**What you will do:**
Output only the lines from the one holding "(424, 445) = (223, 275): pink" to the end of the data below, please, copied exactly.

[Spatial reasoning data]
::::

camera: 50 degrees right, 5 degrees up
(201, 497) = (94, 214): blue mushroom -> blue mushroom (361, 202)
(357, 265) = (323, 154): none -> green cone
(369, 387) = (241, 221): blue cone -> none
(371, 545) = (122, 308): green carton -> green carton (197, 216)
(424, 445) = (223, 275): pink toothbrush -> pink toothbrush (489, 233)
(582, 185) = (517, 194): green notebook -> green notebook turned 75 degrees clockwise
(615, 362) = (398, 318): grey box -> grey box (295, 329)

::::

**The answer:**
(424, 445) = (223, 275): pink toothbrush -> pink toothbrush (489, 233)
(582, 185) = (517, 194): green notebook -> green notebook turned 75 degrees clockwise
(615, 362) = (398, 318): grey box -> grey box (295, 329)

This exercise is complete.